◆ PROMPT
The entries are to be written out word for word, with their images left out.

◆ DATA FOR PROCESSING
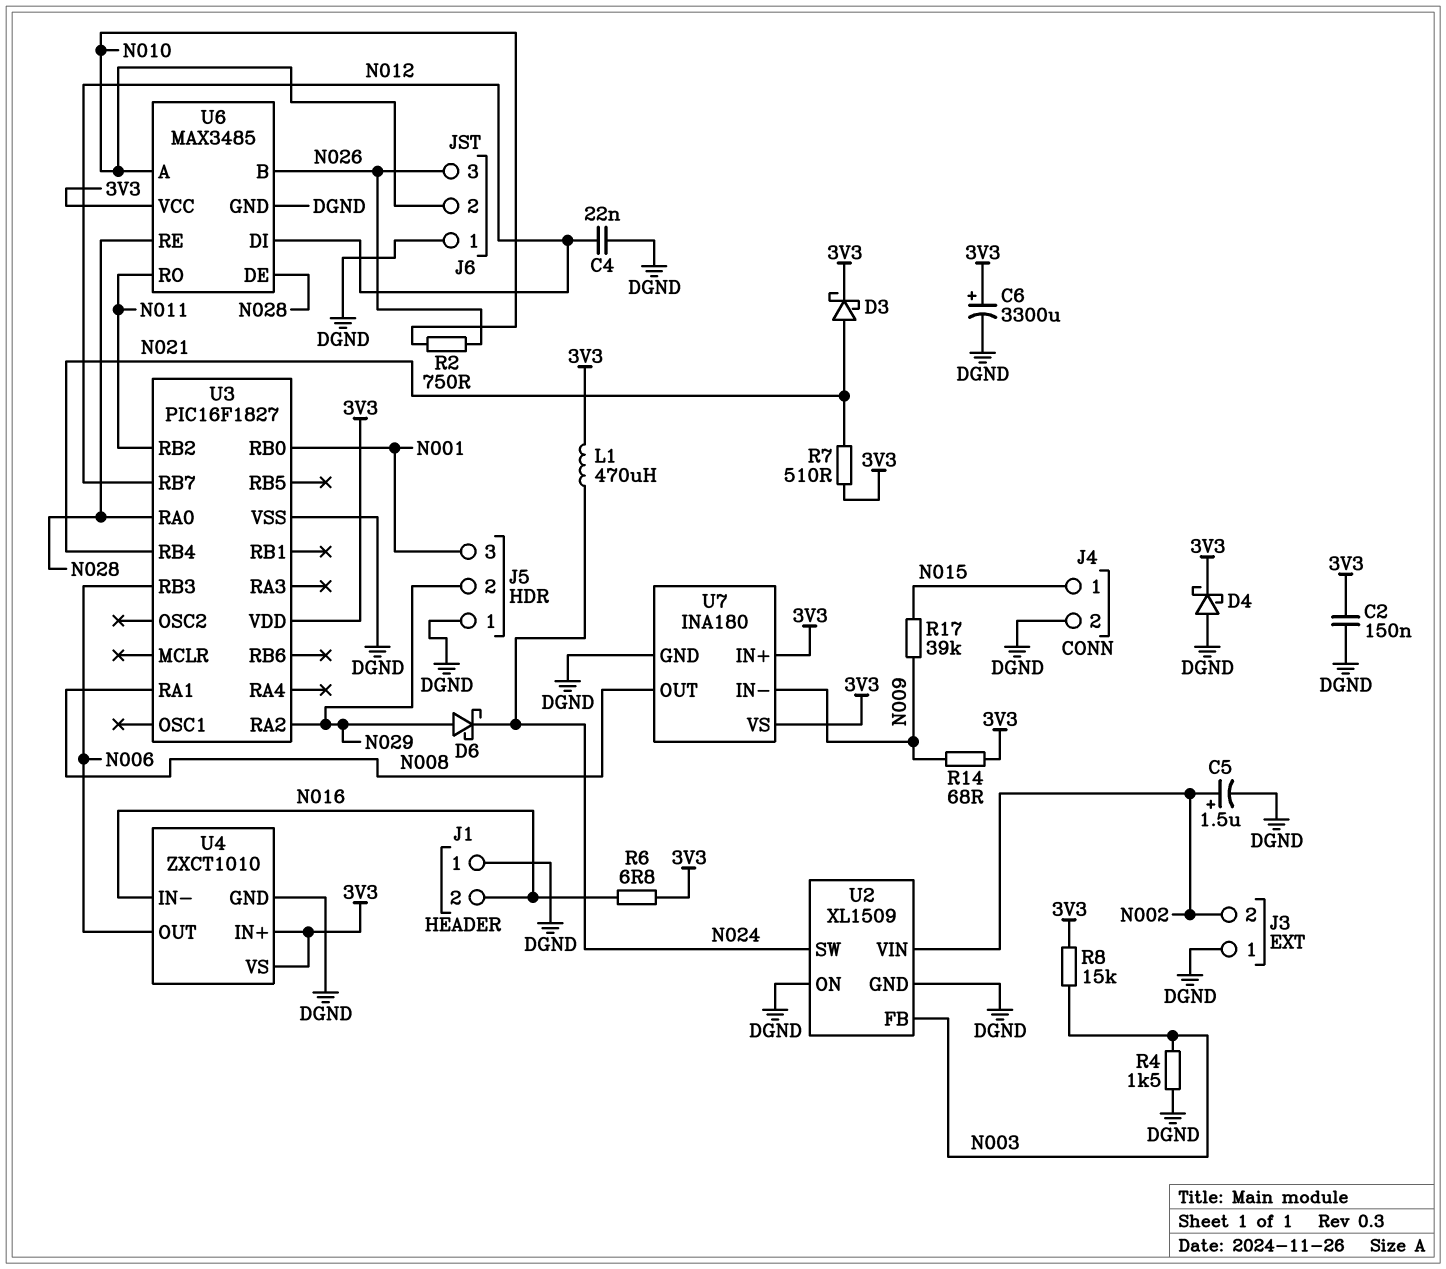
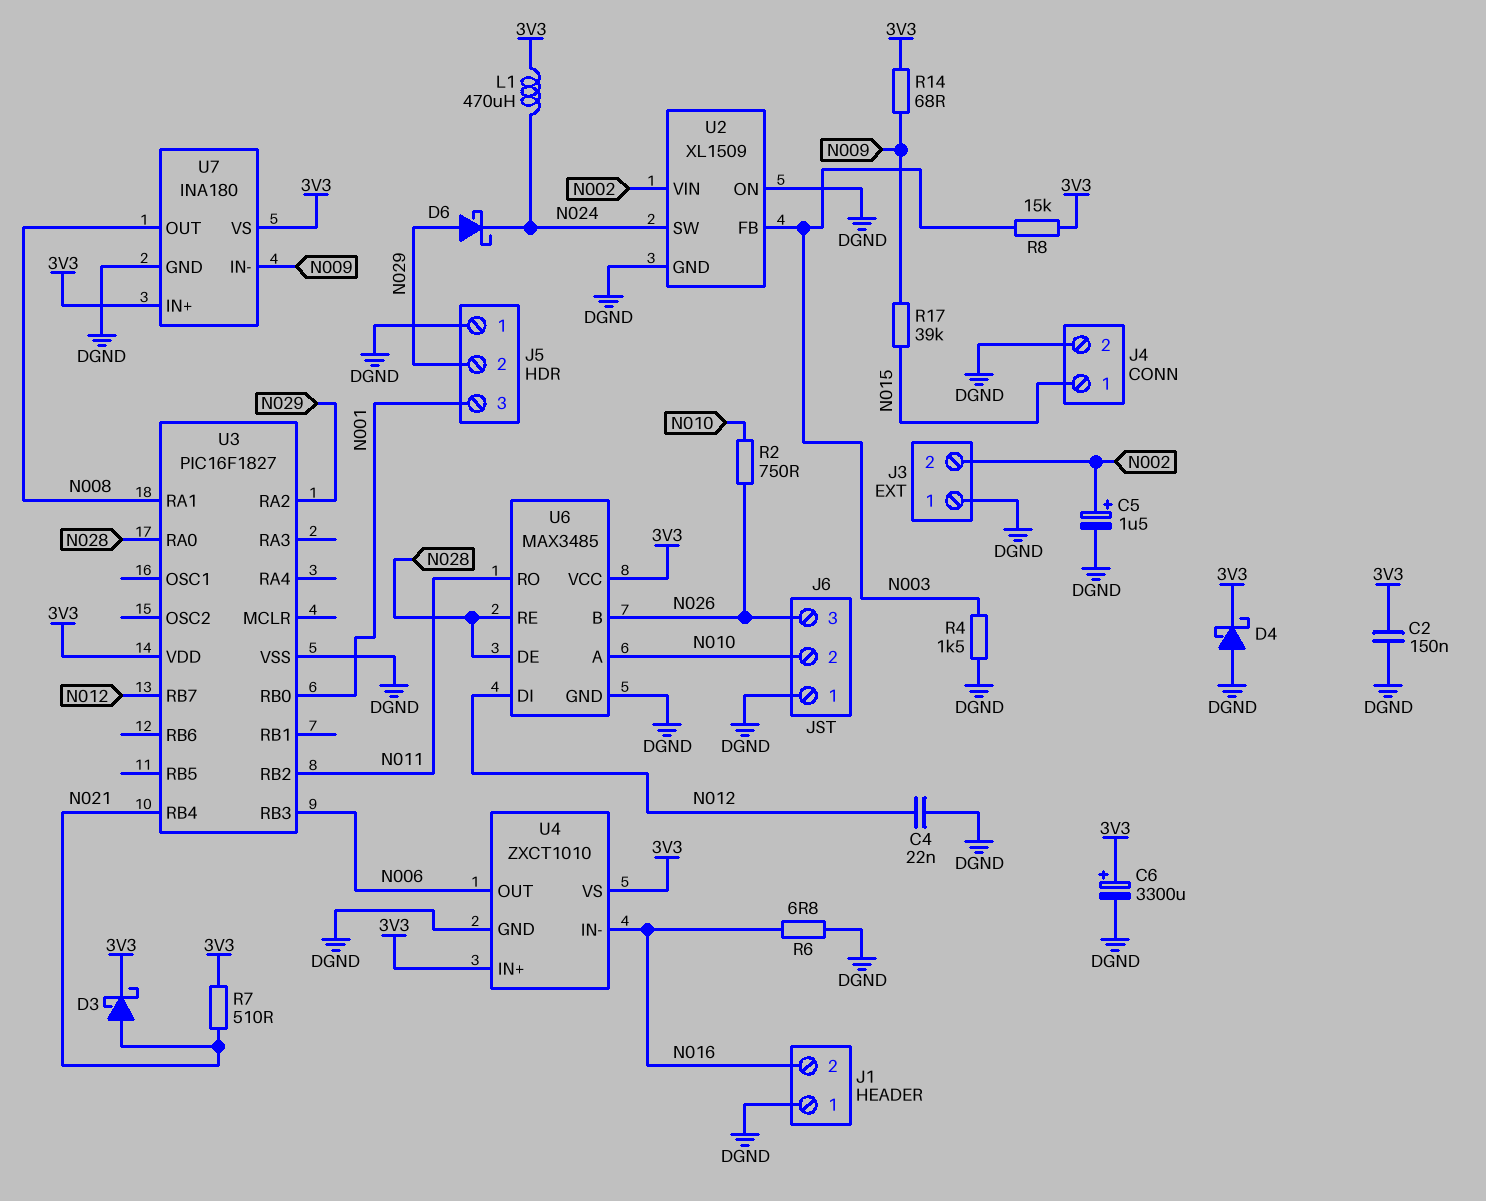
R6: 6.8 (3V3, N016) -> 6.8 (DGND, N016)

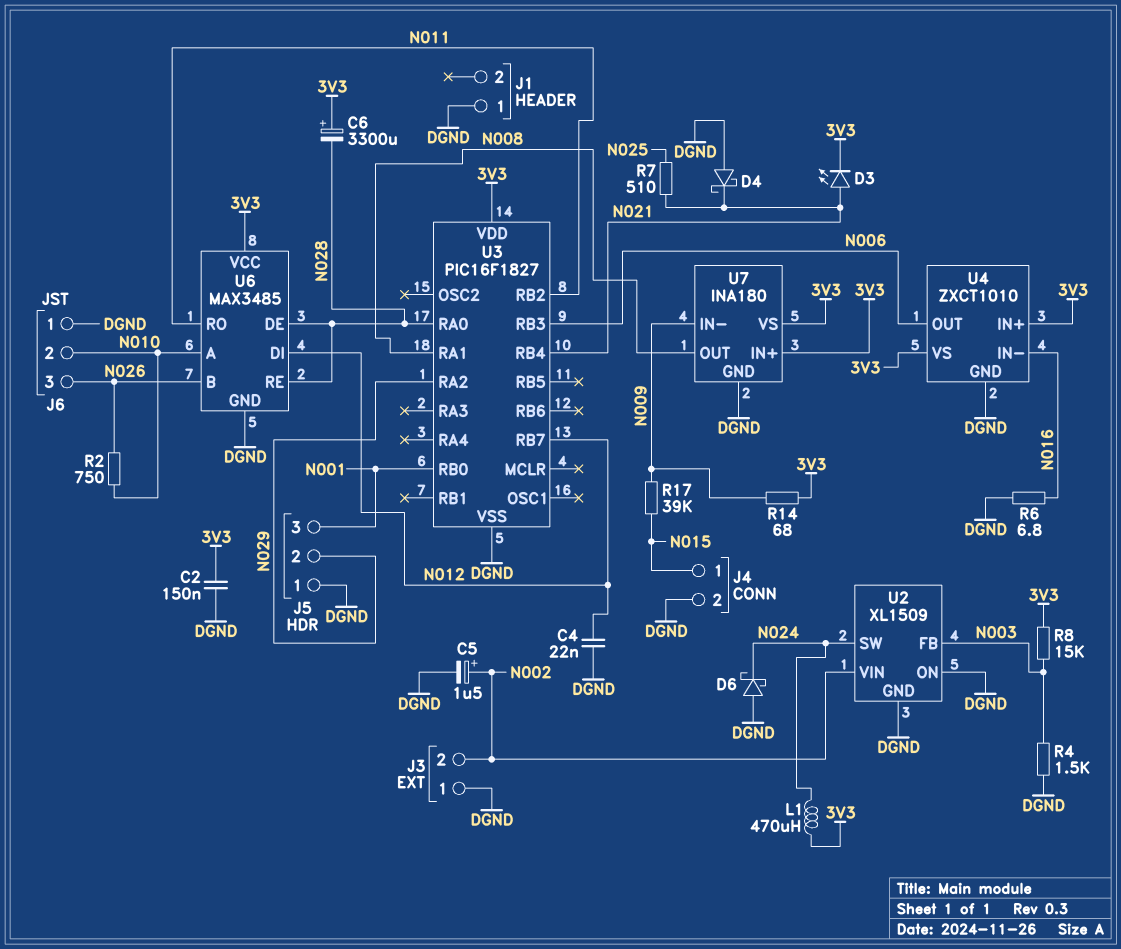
C6: 3300uF (plus 3V3, minus DGND) -> 3300uF (plus 3V3, minus N028)
D3: schottky (A N021, K 3V3) -> LED (A N021, K 3V3)
D4: schottky (A DGND, K 3V3) -> schottky (A DGND, K N021)
D6: schottky (A N029, K N024) -> schottky (A DGND, K N024)
J1 pin 2: N016 -> none
R7: 510 (3V3, N021) -> 510 (N021, N025)

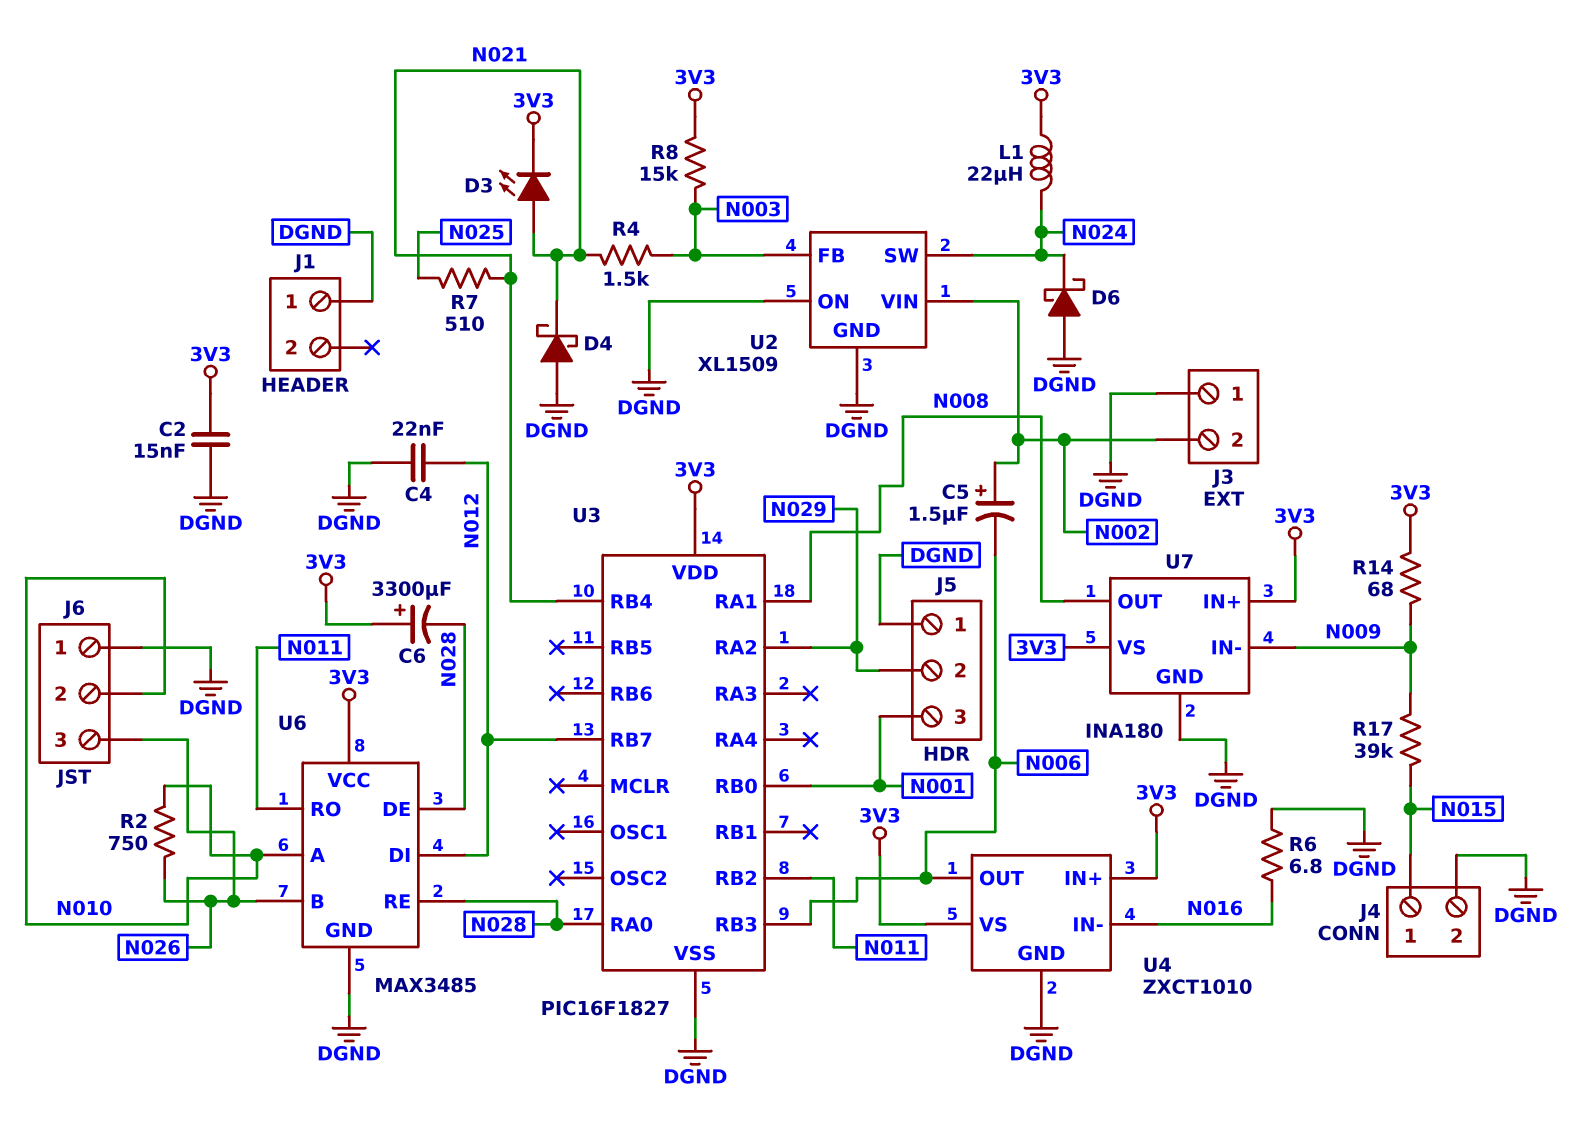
C2: 150nF (3V3, DGND) -> 15nF (3V3, DGND)
C5: 1.5uF (plus N002, minus DGND) -> 1.5uF (plus N002, minus N006)
L1: 470uH (3V3, N024) -> 22uH (3V3, N024)
R4: 1.5k (DGND, N003) -> 1.5k (N003, N021)

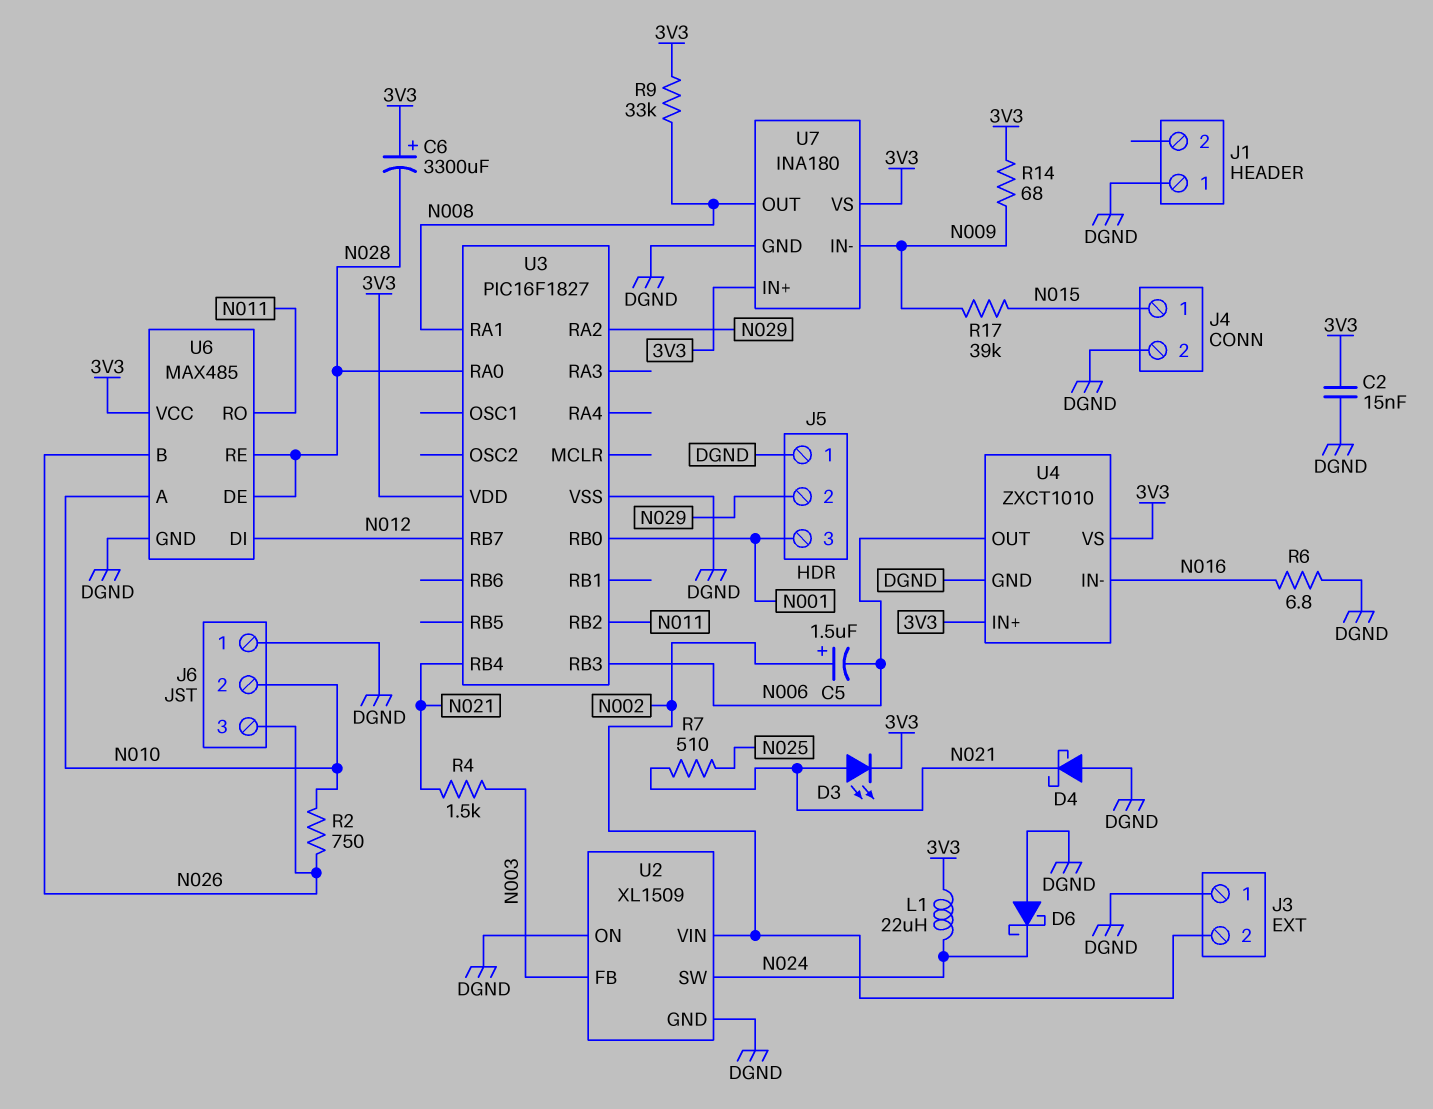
C4: 22nF (DGND, N012) -> none
R8: 15k (3V3, N003) -> none
R9: none -> 33k (3V3, N008)
U6: MAX3485 -> MAX485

◆ TASK SOLUTION
R6: 6.8 (3V3, N016) -> 6.8 (DGND, N016)

C6: 3300uF (plus 3V3, minus DGND) -> 3300uF (plus 3V3, minus N028)
D3: schottky (A N021, K 3V3) -> LED (A N021, K 3V3)
D4: schottky (A DGND, K 3V3) -> schottky (A DGND, K N021)
D6: schottky (A N029, K N024) -> schottky (A DGND, K N024)
J1 pin 2: N016 -> none
R7: 510 (3V3, N021) -> 510 (N021, N025)

C2: 150nF (3V3, DGND) -> 15nF (3V3, DGND)
C5: 1.5uF (plus N002, minus DGND) -> 1.5uF (plus N002, minus N006)
L1: 470uH (3V3, N024) -> 22uH (3V3, N024)
R4: 1.5k (DGND, N003) -> 1.5k (N003, N021)

C4: 22nF (DGND, N012) -> none
R8: 15k (3V3, N003) -> none
R9: none -> 33k (3V3, N008)
U6: MAX3485 -> MAX485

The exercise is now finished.